*Task*. Taking the entries below, transcribe only the lines starting with the one with "red glasses [390,170,473,226]" and going on through the one with "camera: 55 degrees left, 0 degrees up", exactly as written, without the pictures.

Start of Provided material

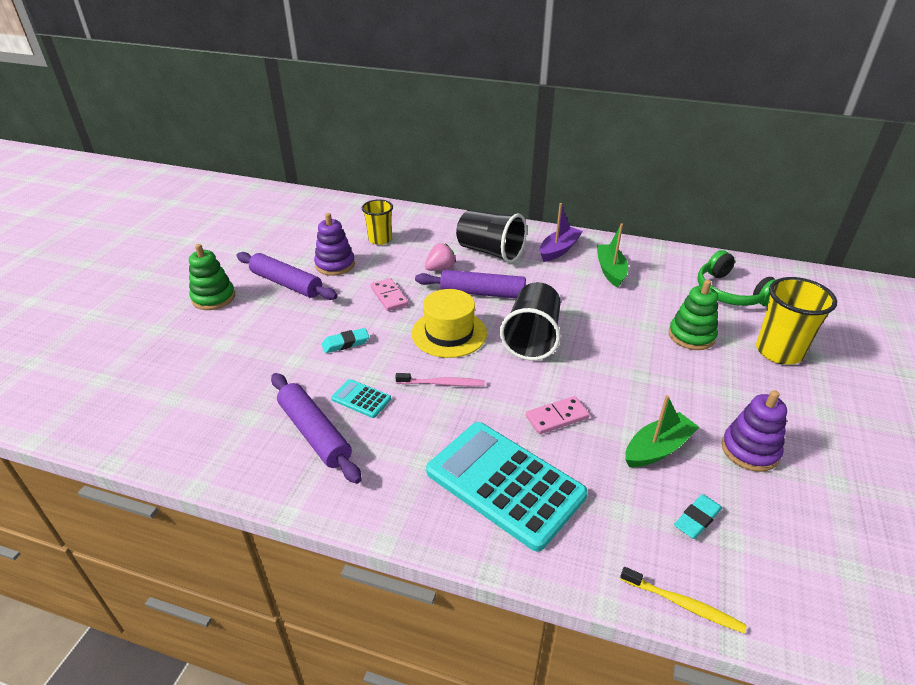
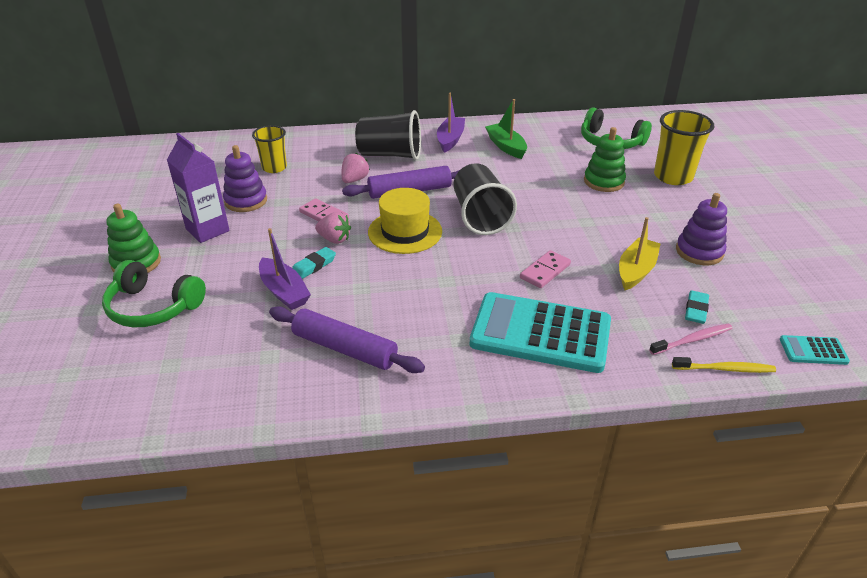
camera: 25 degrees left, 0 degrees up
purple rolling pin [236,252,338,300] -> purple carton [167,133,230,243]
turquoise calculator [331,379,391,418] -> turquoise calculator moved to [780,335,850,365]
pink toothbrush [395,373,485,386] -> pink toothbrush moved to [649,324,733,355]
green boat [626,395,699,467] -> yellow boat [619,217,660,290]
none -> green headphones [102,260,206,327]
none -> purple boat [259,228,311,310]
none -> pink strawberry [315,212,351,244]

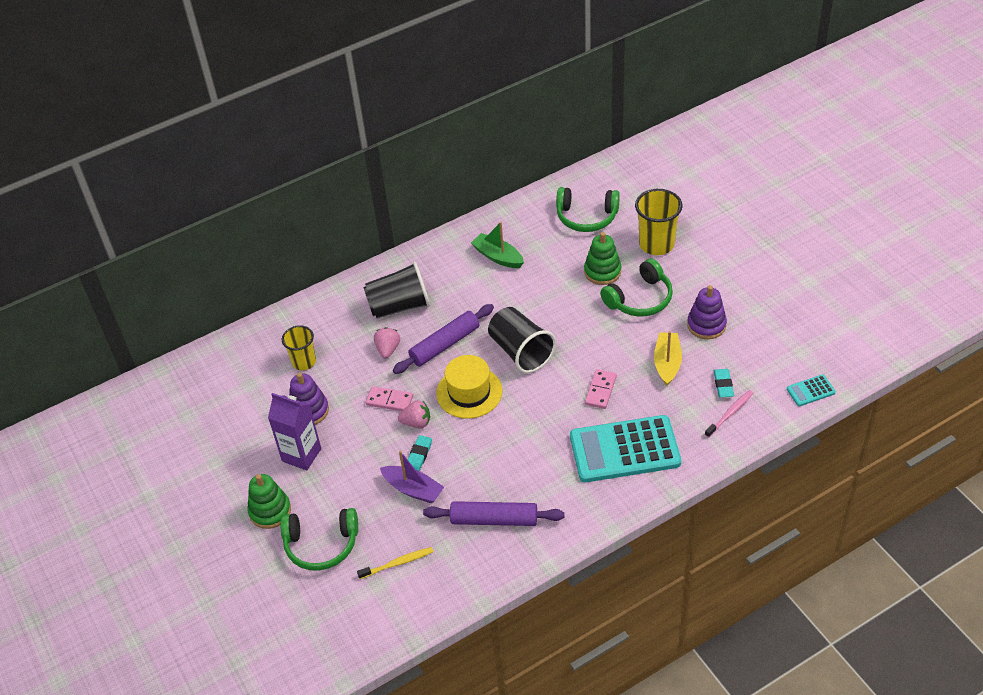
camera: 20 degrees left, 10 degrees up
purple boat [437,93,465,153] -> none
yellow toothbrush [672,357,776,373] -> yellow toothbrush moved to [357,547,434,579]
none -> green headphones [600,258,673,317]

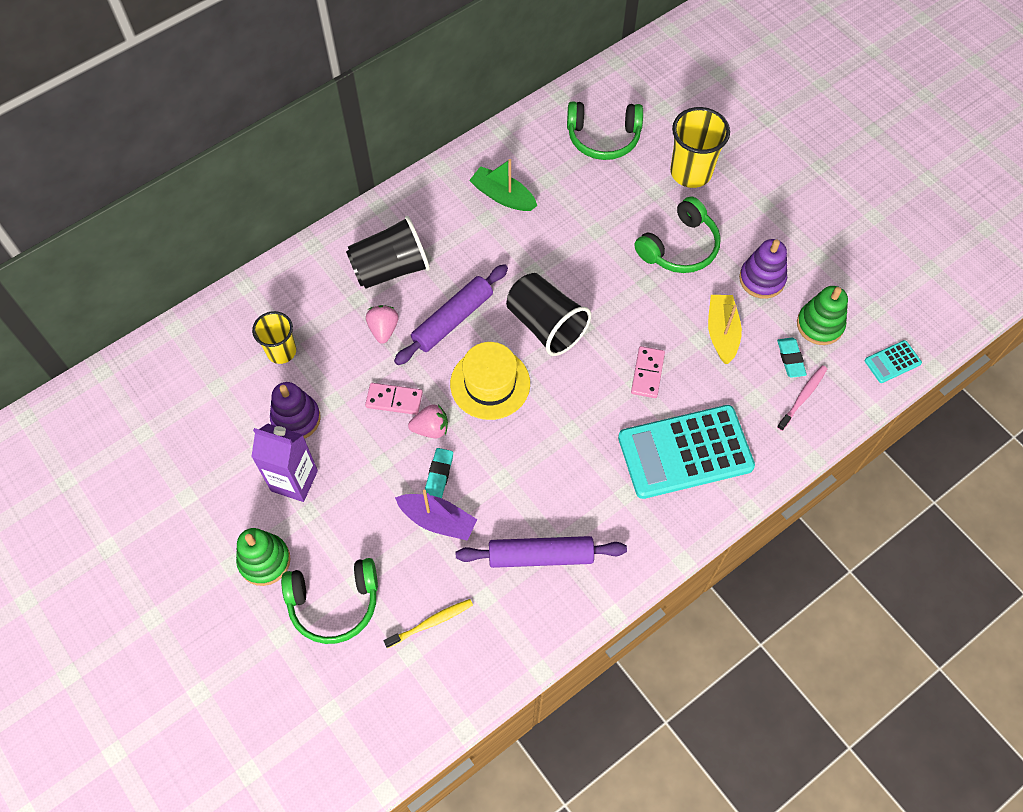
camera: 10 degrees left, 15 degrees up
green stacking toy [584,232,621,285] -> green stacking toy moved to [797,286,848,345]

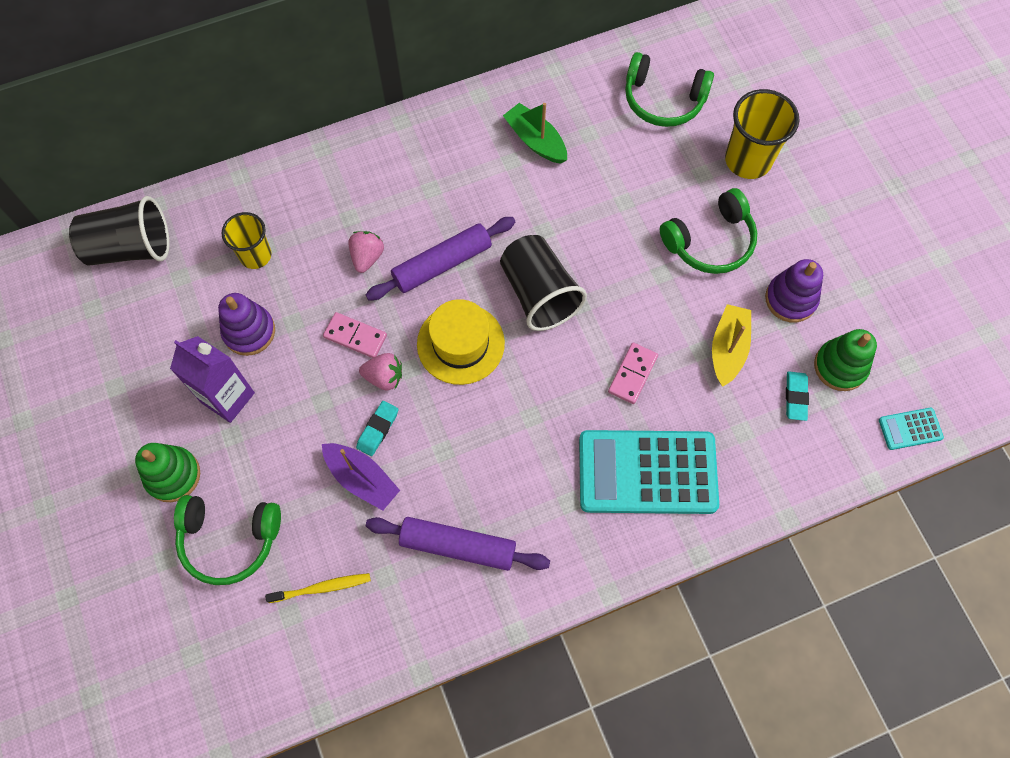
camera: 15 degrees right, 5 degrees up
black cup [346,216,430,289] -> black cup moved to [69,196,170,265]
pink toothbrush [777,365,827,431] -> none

End of Provided material
Start of Provided material

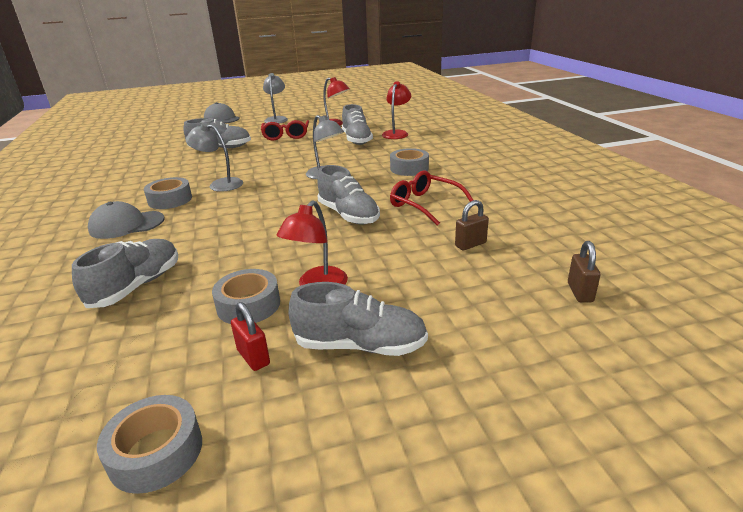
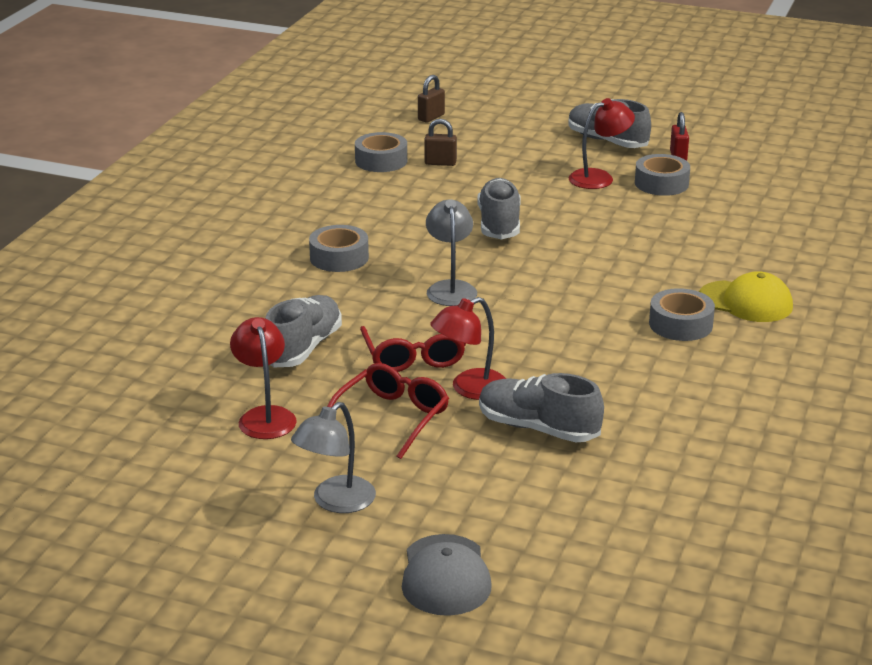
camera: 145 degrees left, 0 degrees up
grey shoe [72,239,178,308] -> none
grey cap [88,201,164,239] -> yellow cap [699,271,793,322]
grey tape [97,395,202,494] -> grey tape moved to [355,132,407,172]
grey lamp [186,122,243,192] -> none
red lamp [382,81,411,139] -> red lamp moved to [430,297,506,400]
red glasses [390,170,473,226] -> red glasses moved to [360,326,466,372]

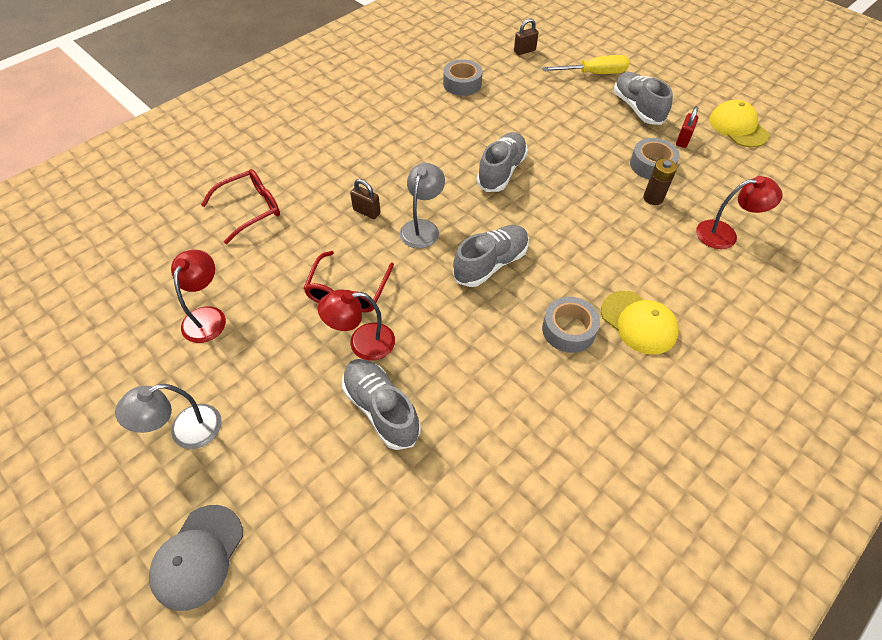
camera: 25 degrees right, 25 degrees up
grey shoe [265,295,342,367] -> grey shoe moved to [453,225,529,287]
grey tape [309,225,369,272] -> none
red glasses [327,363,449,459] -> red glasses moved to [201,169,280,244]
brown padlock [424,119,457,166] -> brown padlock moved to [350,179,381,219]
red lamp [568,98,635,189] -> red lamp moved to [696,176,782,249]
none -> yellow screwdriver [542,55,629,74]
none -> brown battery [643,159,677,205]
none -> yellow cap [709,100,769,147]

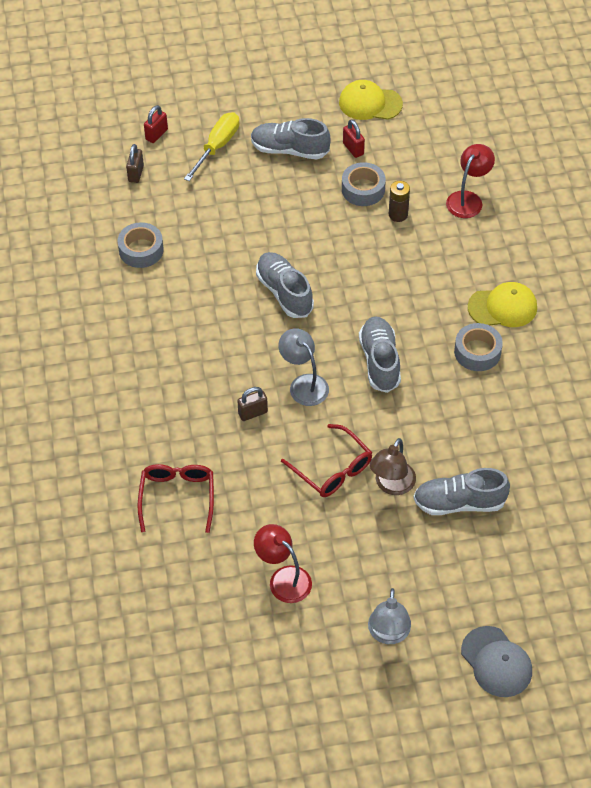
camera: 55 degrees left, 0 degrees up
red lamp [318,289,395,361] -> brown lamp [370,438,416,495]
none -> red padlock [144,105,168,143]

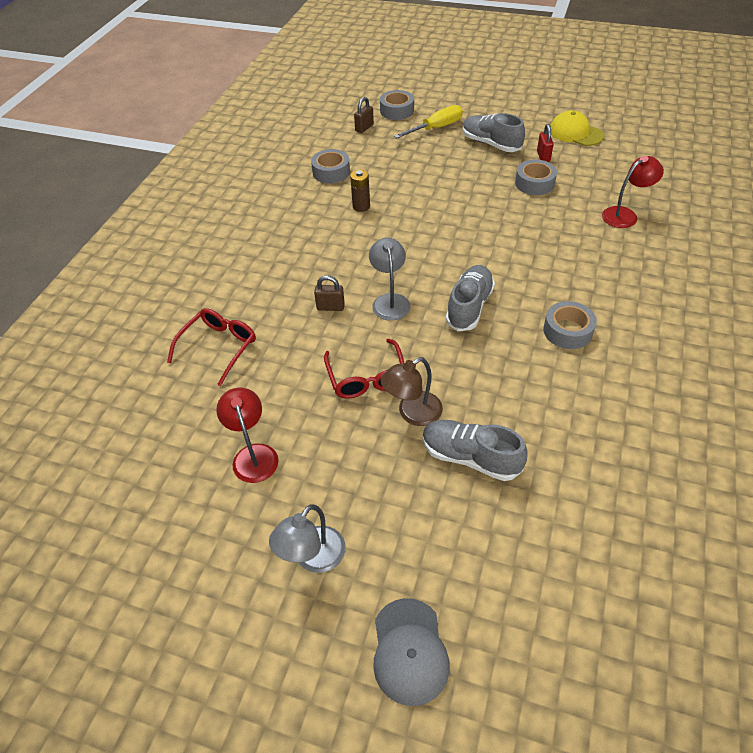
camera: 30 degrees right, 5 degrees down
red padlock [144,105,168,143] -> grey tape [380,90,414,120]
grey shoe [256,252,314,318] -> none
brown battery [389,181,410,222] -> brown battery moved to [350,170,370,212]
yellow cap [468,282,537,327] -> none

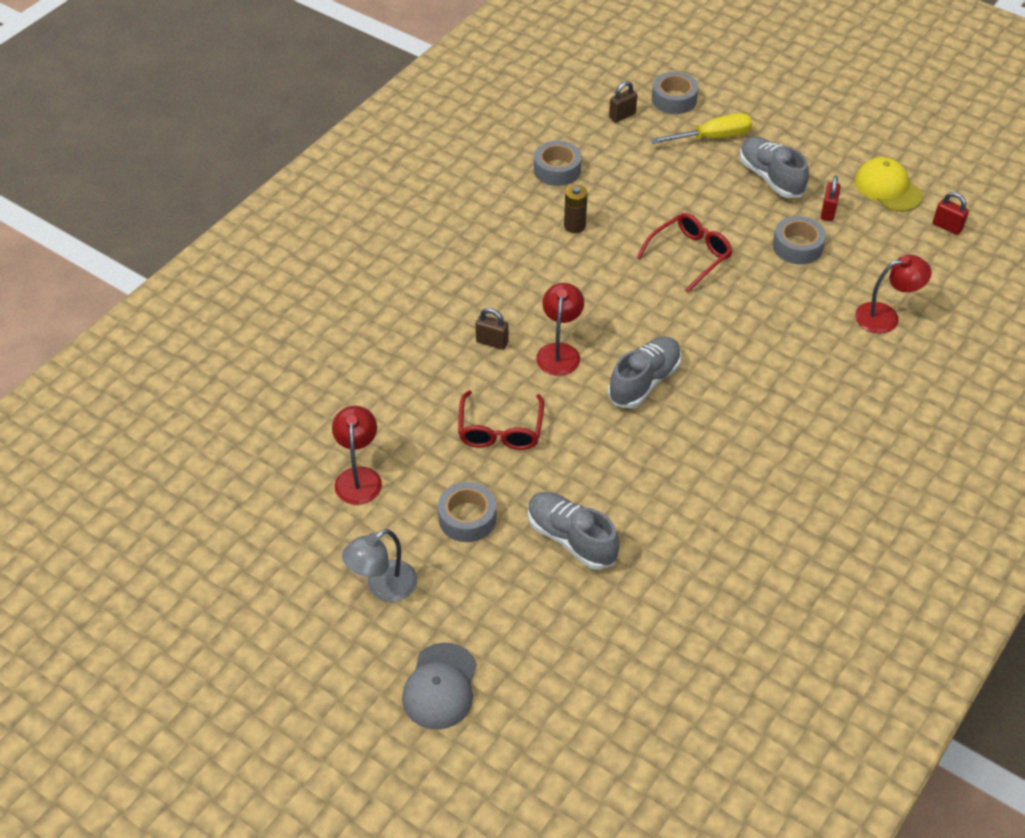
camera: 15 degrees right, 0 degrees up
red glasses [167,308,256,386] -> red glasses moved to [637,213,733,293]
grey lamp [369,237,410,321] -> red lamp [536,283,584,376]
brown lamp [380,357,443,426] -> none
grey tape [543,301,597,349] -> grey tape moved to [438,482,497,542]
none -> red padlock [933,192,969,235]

End of Provided material

*Exercise output*.
red glasses [390,170,473,226] -> red glasses moved to [360,326,466,372]

camera: 25 degrees right, 25 degrees up
grey shoe [265,295,342,367] -> grey shoe moved to [453,225,529,287]
grey tape [309,225,369,272] -> none
red glasses [327,363,449,459] -> red glasses moved to [201,169,280,244]
brown padlock [424,119,457,166] -> brown padlock moved to [350,179,381,219]
red lamp [568,98,635,189] -> red lamp moved to [696,176,782,249]
none -> yellow screwdriver [542,55,629,74]
none -> brown battery [643,159,677,205]
none -> yellow cap [709,100,769,147]

camera: 55 degrees left, 0 degrees up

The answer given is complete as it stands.